TASK REQUIREMENTS
Retype the material word for word.

SOURCE DATA
--------

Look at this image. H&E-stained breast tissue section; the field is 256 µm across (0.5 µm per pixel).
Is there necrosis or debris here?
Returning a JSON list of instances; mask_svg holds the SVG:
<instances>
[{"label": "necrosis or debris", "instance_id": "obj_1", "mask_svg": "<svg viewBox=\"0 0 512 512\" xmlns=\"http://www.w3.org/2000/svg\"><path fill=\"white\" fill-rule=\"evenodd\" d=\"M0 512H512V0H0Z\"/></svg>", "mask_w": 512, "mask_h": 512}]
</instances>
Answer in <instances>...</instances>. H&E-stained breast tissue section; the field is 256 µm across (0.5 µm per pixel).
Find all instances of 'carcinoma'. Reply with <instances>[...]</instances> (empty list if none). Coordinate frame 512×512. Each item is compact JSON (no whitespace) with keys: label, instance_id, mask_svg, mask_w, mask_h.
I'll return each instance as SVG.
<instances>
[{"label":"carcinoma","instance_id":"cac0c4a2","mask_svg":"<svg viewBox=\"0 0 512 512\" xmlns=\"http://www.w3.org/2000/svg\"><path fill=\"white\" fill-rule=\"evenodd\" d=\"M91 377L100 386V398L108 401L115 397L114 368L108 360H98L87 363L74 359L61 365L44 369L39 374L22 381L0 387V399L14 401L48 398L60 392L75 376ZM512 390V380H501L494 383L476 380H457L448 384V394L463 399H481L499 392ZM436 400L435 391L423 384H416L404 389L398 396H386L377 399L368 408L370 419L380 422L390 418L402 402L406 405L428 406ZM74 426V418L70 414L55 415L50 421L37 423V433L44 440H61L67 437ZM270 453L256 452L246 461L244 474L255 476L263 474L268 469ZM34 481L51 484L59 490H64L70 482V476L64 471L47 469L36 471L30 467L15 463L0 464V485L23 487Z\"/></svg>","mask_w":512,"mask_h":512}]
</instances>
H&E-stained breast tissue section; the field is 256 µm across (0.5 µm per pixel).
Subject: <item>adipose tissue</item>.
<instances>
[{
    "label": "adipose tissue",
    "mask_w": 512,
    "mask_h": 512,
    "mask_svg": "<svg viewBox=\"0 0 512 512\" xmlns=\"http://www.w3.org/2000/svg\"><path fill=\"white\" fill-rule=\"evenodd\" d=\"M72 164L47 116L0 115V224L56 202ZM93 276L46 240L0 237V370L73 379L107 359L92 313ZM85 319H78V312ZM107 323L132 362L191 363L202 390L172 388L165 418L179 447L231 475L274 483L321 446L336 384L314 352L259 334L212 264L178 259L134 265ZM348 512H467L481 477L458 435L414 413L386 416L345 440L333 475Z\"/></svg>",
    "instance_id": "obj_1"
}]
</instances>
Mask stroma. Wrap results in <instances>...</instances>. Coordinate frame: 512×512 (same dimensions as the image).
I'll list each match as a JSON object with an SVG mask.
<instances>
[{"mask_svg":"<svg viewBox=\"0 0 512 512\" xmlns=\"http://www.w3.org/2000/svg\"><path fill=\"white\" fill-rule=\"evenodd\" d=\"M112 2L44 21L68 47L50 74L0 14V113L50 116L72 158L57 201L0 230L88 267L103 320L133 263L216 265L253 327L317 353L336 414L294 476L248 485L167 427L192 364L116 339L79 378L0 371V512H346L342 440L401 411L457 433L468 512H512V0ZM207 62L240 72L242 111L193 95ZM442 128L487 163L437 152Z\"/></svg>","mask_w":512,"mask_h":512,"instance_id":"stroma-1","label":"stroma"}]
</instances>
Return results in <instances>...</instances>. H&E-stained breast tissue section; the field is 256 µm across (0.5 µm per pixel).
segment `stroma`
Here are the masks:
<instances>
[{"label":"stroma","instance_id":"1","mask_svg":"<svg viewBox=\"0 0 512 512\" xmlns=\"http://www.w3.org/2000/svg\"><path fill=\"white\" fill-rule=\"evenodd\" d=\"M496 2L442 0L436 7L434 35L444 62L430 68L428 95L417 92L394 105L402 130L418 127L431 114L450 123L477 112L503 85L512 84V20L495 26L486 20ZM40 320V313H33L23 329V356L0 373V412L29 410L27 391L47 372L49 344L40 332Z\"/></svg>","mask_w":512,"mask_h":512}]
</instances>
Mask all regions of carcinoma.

--------

RESULT FOR THIS TASK
Look at this image. H&E-stained breast tissue section; the field is 256 µm across (0.5 µm per pixel).
Is there necrosis or debris here?
Returning a JSON list of instances; mask_svg holds the SVG:
<instances>
[{"label": "necrosis or debris", "instance_id": "obj_1", "mask_svg": "<svg viewBox=\"0 0 512 512\" xmlns=\"http://www.w3.org/2000/svg\"><path fill=\"white\" fill-rule=\"evenodd\" d=\"M0 512H512V0H0Z\"/></svg>", "mask_w": 512, "mask_h": 512}]
</instances>
Answer in <instances>...</instances>. H&E-stained breast tissue section; the field is 256 µm across (0.5 µm per pixel).
Find all instances of 'carcinoma'. Reply with <instances>[...]</instances> (empty list if none). Coordinate frame 512×512. Each item is compact JSON (no whitespace) with keys: label, instance_id, mask_svg, mask_w, mask_h.
I'll return each instance as SVG.
<instances>
[{"label":"carcinoma","instance_id":"cac0c4a2","mask_svg":"<svg viewBox=\"0 0 512 512\" xmlns=\"http://www.w3.org/2000/svg\"><path fill=\"white\" fill-rule=\"evenodd\" d=\"M91 377L100 386V398L108 401L115 397L114 368L108 360H98L87 363L74 359L61 365L44 369L39 374L22 381L0 387V399L14 401L48 398L60 392L75 376ZM512 390V380H501L494 383L476 380H457L448 384V394L463 399H481L499 392ZM436 400L435 391L423 384H416L404 389L398 396H386L377 399L368 408L370 419L380 422L390 418L402 402L406 405L428 406ZM74 426V418L70 414L55 415L50 421L37 423V433L44 440H61L67 437ZM270 453L256 452L246 461L244 474L255 476L263 474L268 469ZM34 481L51 484L59 490H64L70 482V476L64 471L47 469L36 471L30 467L15 463L0 464V485L23 487Z\"/></svg>","mask_w":512,"mask_h":512}]
</instances>
H&E-stained breast tissue section; the field is 256 µm across (0.5 µm per pixel).
Subject: <item>adipose tissue</item>.
<instances>
[{
    "label": "adipose tissue",
    "mask_w": 512,
    "mask_h": 512,
    "mask_svg": "<svg viewBox=\"0 0 512 512\" xmlns=\"http://www.w3.org/2000/svg\"><path fill=\"white\" fill-rule=\"evenodd\" d=\"M72 164L47 116L0 115V224L56 202ZM93 276L46 240L0 237V370L73 379L107 359L92 313ZM85 319H78V312ZM107 323L132 362L191 363L202 390L172 388L165 418L179 447L231 475L274 483L321 446L336 384L314 352L259 334L212 264L178 259L134 265ZM348 512H467L481 477L458 435L414 413L386 416L345 440L333 475Z\"/></svg>",
    "instance_id": "obj_1"
}]
</instances>
Mask stroma. Wrap results in <instances>...</instances>. Coordinate frame: 512×512 (same dimensions as the image).
I'll list each match as a JSON object with an SVG mask.
<instances>
[{"mask_svg":"<svg viewBox=\"0 0 512 512\" xmlns=\"http://www.w3.org/2000/svg\"><path fill=\"white\" fill-rule=\"evenodd\" d=\"M112 2L44 21L68 47L50 74L0 14V113L50 116L72 158L57 201L0 230L88 267L103 320L133 263L216 265L253 327L317 353L336 414L294 476L248 485L167 427L192 364L116 339L79 378L0 371V512H346L342 440L401 411L457 433L468 512H512V0ZM207 62L240 72L242 111L193 95ZM442 128L487 163L437 152Z\"/></svg>","mask_w":512,"mask_h":512,"instance_id":"stroma-1","label":"stroma"}]
</instances>
Return results in <instances>...</instances>. H&E-stained breast tissue section; the field is 256 µm across (0.5 µm per pixel).
segment `stroma`
Here are the masks:
<instances>
[{"label":"stroma","instance_id":"1","mask_svg":"<svg viewBox=\"0 0 512 512\" xmlns=\"http://www.w3.org/2000/svg\"><path fill=\"white\" fill-rule=\"evenodd\" d=\"M496 2L442 0L436 7L434 35L444 62L430 68L428 95L417 92L394 105L402 130L418 127L431 114L450 123L477 112L503 85L512 84V20L495 26L486 20ZM40 320V313H33L23 329V356L0 373V412L29 410L27 391L47 372L49 344L40 332Z\"/></svg>","mask_w":512,"mask_h":512}]
</instances>
Mask all regions of carcinoma.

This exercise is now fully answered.